■ Your goal: With pictures left out, output exactly the lines from the line holding "R1: none -> 8.2k (3V3, GND)" through the end of the data, both included.

■ Extracted information:
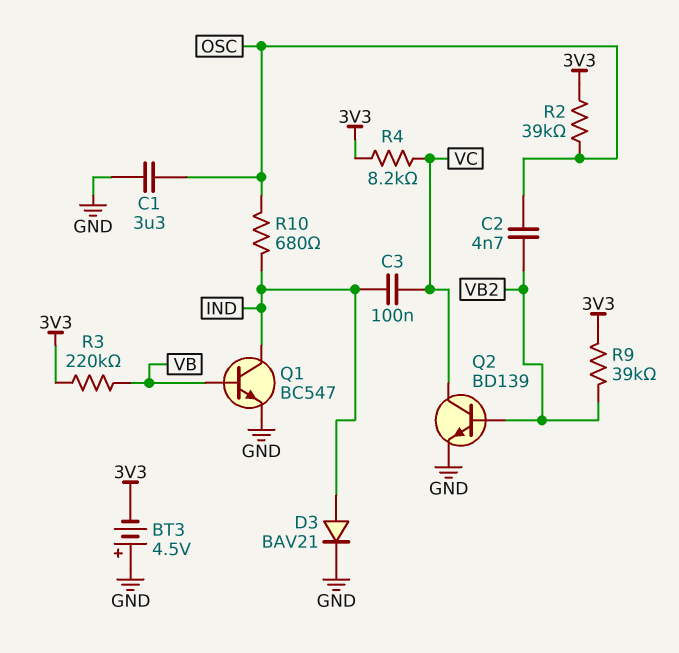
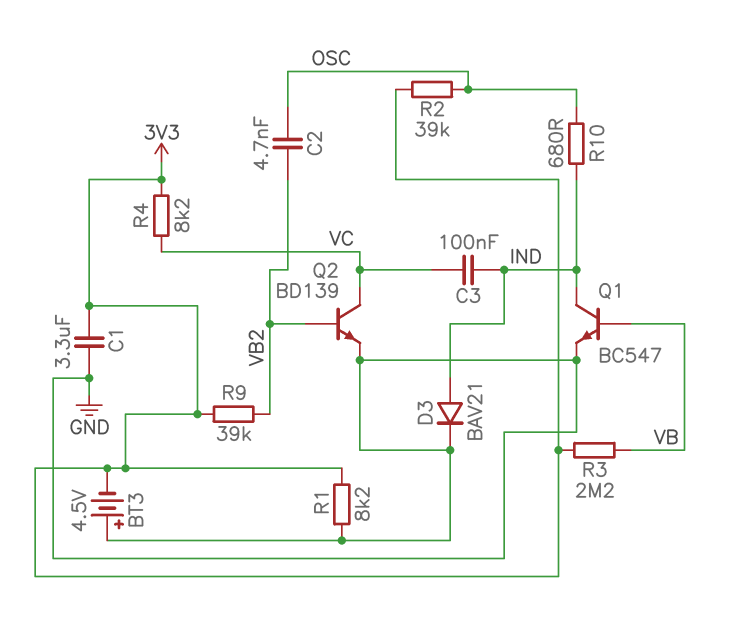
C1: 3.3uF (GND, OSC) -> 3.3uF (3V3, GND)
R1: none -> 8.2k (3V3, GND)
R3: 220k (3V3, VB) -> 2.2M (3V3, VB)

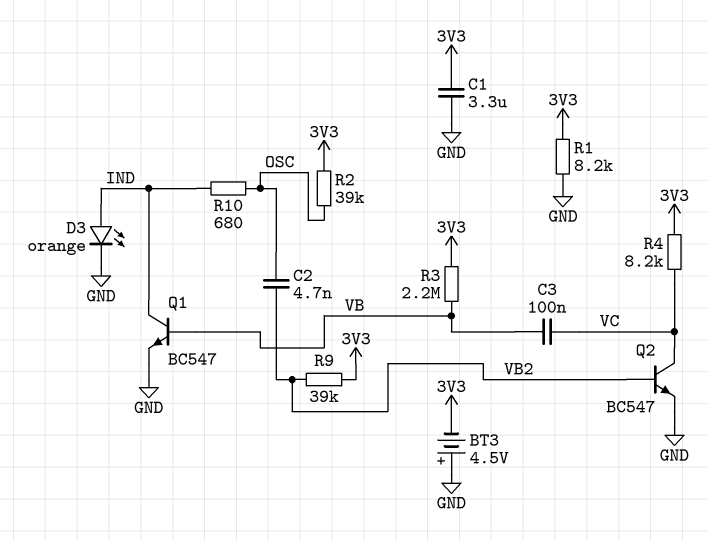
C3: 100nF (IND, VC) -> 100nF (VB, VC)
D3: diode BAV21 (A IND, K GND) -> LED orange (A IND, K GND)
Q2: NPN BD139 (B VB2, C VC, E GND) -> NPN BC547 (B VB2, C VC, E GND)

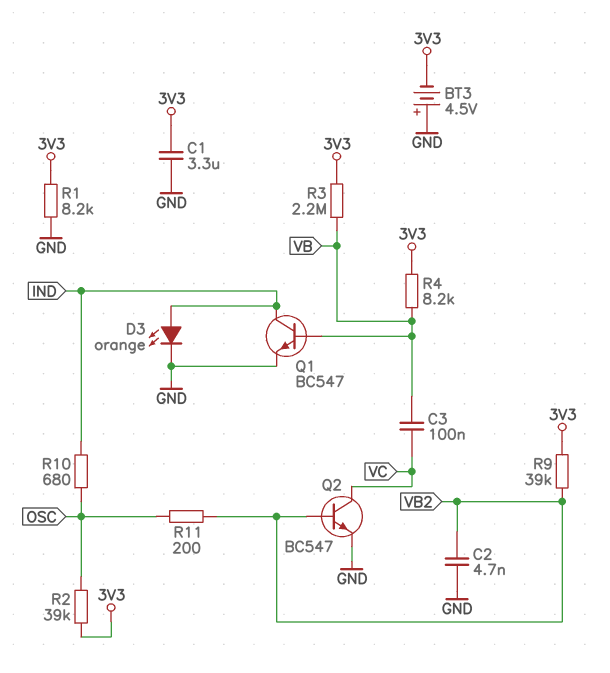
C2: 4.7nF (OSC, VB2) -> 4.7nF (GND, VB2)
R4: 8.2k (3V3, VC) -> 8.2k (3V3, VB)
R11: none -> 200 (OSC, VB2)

■ Task solution:
R1: none -> 8.2k (3V3, GND)
R3: 220k (3V3, VB) -> 2.2M (3V3, VB)

C3: 100nF (IND, VC) -> 100nF (VB, VC)
D3: diode BAV21 (A IND, K GND) -> LED orange (A IND, K GND)
Q2: NPN BD139 (B VB2, C VC, E GND) -> NPN BC547 (B VB2, C VC, E GND)

C2: 4.7nF (OSC, VB2) -> 4.7nF (GND, VB2)
R4: 8.2k (3V3, VC) -> 8.2k (3V3, VB)
R11: none -> 200 (OSC, VB2)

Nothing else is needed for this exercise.